Exercise aim: Could you reproduce the entries exactly, omitting every picture?

Data provided:
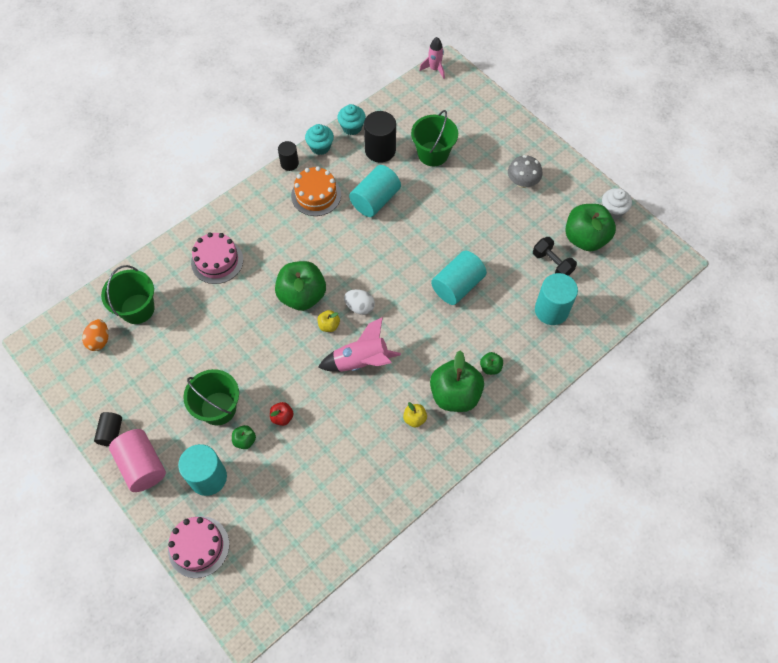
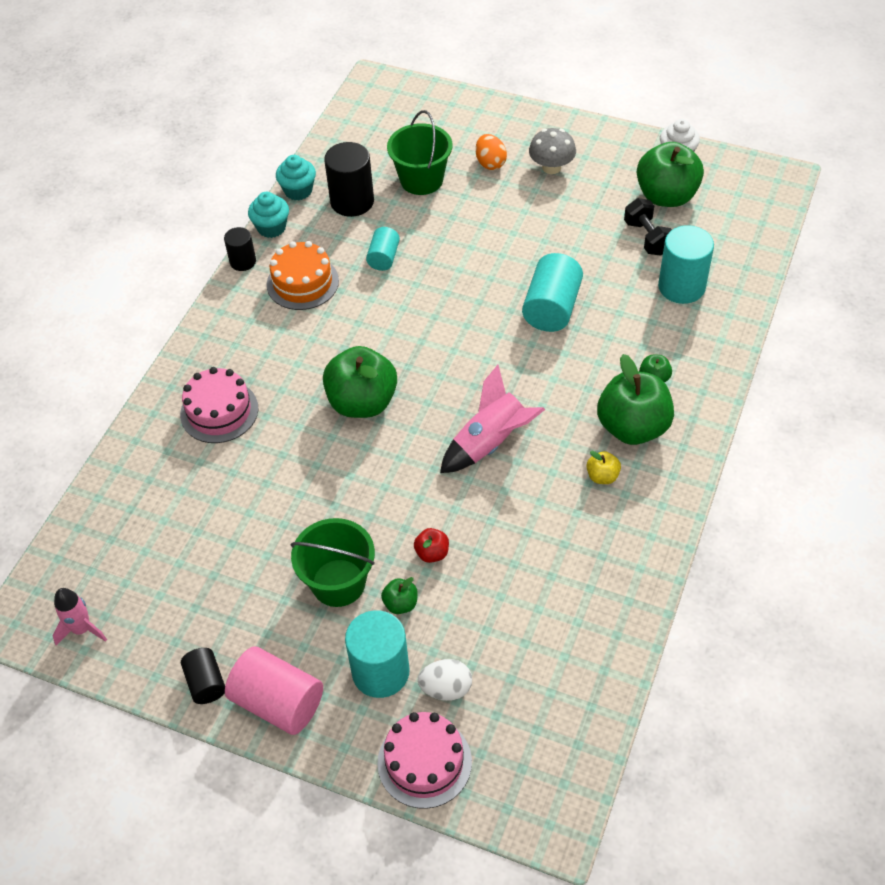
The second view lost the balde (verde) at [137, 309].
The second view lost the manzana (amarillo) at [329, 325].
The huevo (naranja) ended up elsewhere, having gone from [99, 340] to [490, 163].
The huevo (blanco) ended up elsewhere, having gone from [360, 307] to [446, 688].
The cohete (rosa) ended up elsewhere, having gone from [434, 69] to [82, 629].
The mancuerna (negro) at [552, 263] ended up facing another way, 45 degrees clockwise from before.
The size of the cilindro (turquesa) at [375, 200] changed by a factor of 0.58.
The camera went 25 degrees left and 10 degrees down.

Exercise response:
The second view lost the balde (verde) at [137, 309].
The second view lost the manzana (amarillo) at [329, 325].
The huevo (naranja) ended up elsewhere, having gone from [99, 340] to [490, 163].
The huevo (blanco) ended up elsewhere, having gone from [360, 307] to [446, 688].
The cohete (rosa) ended up elsewhere, having gone from [434, 69] to [82, 629].
The mancuerna (negro) at [552, 263] ended up facing another way, 45 degrees clockwise from before.
The size of the cilindro (turquesa) at [375, 200] changed by a factor of 0.58.
The camera went 25 degrees left and 10 degrees down.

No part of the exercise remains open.